_Records for this exercise_.
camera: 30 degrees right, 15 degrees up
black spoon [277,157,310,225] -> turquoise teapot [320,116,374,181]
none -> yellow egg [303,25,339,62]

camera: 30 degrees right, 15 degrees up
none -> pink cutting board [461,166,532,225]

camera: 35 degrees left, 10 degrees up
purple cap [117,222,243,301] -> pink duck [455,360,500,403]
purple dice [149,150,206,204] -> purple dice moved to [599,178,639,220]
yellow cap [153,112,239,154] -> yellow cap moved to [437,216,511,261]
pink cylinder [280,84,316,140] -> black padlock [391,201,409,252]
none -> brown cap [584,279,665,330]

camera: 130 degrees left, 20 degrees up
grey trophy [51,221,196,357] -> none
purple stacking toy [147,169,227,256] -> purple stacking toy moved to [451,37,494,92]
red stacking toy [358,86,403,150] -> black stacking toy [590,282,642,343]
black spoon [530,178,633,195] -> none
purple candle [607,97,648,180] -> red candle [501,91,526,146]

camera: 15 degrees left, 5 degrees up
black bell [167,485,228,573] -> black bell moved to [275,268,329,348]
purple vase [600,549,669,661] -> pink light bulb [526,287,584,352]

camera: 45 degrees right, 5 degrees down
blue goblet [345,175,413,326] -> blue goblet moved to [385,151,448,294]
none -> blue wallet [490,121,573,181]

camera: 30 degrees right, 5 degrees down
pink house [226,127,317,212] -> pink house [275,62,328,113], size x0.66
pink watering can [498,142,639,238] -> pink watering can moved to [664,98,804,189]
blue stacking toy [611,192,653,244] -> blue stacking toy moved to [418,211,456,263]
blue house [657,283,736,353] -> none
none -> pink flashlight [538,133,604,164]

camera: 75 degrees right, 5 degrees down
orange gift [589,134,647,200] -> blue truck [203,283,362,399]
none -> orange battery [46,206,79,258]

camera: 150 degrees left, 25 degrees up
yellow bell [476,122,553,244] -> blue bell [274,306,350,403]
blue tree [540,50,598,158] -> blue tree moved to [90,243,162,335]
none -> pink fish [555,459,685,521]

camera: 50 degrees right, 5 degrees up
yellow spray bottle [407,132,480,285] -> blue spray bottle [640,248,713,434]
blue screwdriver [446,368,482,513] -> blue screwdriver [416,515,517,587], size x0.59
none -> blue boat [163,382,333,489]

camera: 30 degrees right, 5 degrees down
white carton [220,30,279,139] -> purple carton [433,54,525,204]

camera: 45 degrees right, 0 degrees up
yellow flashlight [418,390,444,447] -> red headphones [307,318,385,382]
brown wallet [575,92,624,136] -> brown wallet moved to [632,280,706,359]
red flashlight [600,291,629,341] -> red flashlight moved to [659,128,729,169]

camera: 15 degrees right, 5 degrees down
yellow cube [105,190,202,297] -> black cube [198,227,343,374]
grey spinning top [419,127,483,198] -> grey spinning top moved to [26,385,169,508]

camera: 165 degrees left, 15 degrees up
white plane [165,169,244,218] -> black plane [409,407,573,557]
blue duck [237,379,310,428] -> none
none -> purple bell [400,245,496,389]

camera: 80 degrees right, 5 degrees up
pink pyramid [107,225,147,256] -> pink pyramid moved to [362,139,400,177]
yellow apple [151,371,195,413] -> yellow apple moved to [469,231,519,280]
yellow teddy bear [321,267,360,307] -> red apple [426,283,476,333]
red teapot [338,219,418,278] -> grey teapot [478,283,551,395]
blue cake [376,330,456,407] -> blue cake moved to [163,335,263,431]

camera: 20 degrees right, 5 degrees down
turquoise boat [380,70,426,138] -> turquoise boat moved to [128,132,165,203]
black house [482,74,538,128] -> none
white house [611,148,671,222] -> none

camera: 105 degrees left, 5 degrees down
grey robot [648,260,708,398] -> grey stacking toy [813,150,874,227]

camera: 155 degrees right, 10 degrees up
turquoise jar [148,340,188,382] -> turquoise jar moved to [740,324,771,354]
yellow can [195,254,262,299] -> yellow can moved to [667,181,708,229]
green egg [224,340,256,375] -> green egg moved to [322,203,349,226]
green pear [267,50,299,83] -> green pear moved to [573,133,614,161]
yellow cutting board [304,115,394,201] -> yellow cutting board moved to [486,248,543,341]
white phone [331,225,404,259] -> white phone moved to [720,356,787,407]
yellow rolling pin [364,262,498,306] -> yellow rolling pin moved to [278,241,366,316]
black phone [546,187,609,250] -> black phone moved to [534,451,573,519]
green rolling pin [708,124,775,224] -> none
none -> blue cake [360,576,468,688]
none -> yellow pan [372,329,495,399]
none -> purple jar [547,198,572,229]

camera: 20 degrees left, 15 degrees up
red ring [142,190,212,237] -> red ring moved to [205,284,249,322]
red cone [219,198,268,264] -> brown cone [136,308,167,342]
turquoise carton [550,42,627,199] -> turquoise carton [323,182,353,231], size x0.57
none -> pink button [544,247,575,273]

_Exercise prompt_. The records above need to be retyped exactly.

_Task output_.
camera: 30 degrees right, 15 degrees up
black spoon [277,157,310,225] -> turquoise teapot [320,116,374,181]
none -> yellow egg [303,25,339,62]

camera: 30 degrees right, 15 degrees up
none -> pink cutting board [461,166,532,225]

camera: 35 degrees left, 10 degrees up
purple cap [117,222,243,301] -> pink duck [455,360,500,403]
purple dice [149,150,206,204] -> purple dice moved to [599,178,639,220]
yellow cap [153,112,239,154] -> yellow cap moved to [437,216,511,261]
pink cylinder [280,84,316,140] -> black padlock [391,201,409,252]
none -> brown cap [584,279,665,330]

camera: 130 degrees left, 20 degrees up
grey trophy [51,221,196,357] -> none
purple stacking toy [147,169,227,256] -> purple stacking toy moved to [451,37,494,92]
red stacking toy [358,86,403,150] -> black stacking toy [590,282,642,343]
black spoon [530,178,633,195] -> none
purple candle [607,97,648,180] -> red candle [501,91,526,146]

camera: 15 degrees left, 5 degrees up
black bell [167,485,228,573] -> black bell moved to [275,268,329,348]
purple vase [600,549,669,661] -> pink light bulb [526,287,584,352]

camera: 45 degrees right, 5 degrees down
blue goblet [345,175,413,326] -> blue goblet moved to [385,151,448,294]
none -> blue wallet [490,121,573,181]

camera: 30 degrees right, 5 degrees down
pink house [226,127,317,212] -> pink house [275,62,328,113], size x0.66
pink watering can [498,142,639,238] -> pink watering can moved to [664,98,804,189]
blue stacking toy [611,192,653,244] -> blue stacking toy moved to [418,211,456,263]
blue house [657,283,736,353] -> none
none -> pink flashlight [538,133,604,164]

camera: 75 degrees right, 5 degrees down
orange gift [589,134,647,200] -> blue truck [203,283,362,399]
none -> orange battery [46,206,79,258]

camera: 150 degrees left, 25 degrees up
yellow bell [476,122,553,244] -> blue bell [274,306,350,403]
blue tree [540,50,598,158] -> blue tree moved to [90,243,162,335]
none -> pink fish [555,459,685,521]

camera: 50 degrees right, 5 degrees up
yellow spray bottle [407,132,480,285] -> blue spray bottle [640,248,713,434]
blue screwdriver [446,368,482,513] -> blue screwdriver [416,515,517,587], size x0.59
none -> blue boat [163,382,333,489]

camera: 30 degrees right, 5 degrees down
white carton [220,30,279,139] -> purple carton [433,54,525,204]

camera: 45 degrees right, 0 degrees up
yellow flashlight [418,390,444,447] -> red headphones [307,318,385,382]
brown wallet [575,92,624,136] -> brown wallet moved to [632,280,706,359]
red flashlight [600,291,629,341] -> red flashlight moved to [659,128,729,169]

camera: 15 degrees right, 5 degrees down
yellow cube [105,190,202,297] -> black cube [198,227,343,374]
grey spinning top [419,127,483,198] -> grey spinning top moved to [26,385,169,508]

camera: 165 degrees left, 15 degrees up
white plane [165,169,244,218] -> black plane [409,407,573,557]
blue duck [237,379,310,428] -> none
none -> purple bell [400,245,496,389]

camera: 80 degrees right, 5 degrees up
pink pyramid [107,225,147,256] -> pink pyramid moved to [362,139,400,177]
yellow apple [151,371,195,413] -> yellow apple moved to [469,231,519,280]
yellow teddy bear [321,267,360,307] -> red apple [426,283,476,333]
red teapot [338,219,418,278] -> grey teapot [478,283,551,395]
blue cake [376,330,456,407] -> blue cake moved to [163,335,263,431]

camera: 20 degrees right, 5 degrees down
turquoise boat [380,70,426,138] -> turquoise boat moved to [128,132,165,203]
black house [482,74,538,128] -> none
white house [611,148,671,222] -> none

camera: 105 degrees left, 5 degrees down
grey robot [648,260,708,398] -> grey stacking toy [813,150,874,227]

camera: 155 degrees right, 10 degrees up
turquoise jar [148,340,188,382] -> turquoise jar moved to [740,324,771,354]
yellow can [195,254,262,299] -> yellow can moved to [667,181,708,229]
green egg [224,340,256,375] -> green egg moved to [322,203,349,226]
green pear [267,50,299,83] -> green pear moved to [573,133,614,161]
yellow cutting board [304,115,394,201] -> yellow cutting board moved to [486,248,543,341]
white phone [331,225,404,259] -> white phone moved to [720,356,787,407]
yellow rolling pin [364,262,498,306] -> yellow rolling pin moved to [278,241,366,316]
black phone [546,187,609,250] -> black phone moved to [534,451,573,519]
green rolling pin [708,124,775,224] -> none
none -> blue cake [360,576,468,688]
none -> yellow pan [372,329,495,399]
none -> purple jar [547,198,572,229]

camera: 20 degrees left, 15 degrees up
red ring [142,190,212,237] -> red ring moved to [205,284,249,322]
red cone [219,198,268,264] -> brown cone [136,308,167,342]
turquoise carton [550,42,627,199] -> turquoise carton [323,182,353,231], size x0.57
none -> pink button [544,247,575,273]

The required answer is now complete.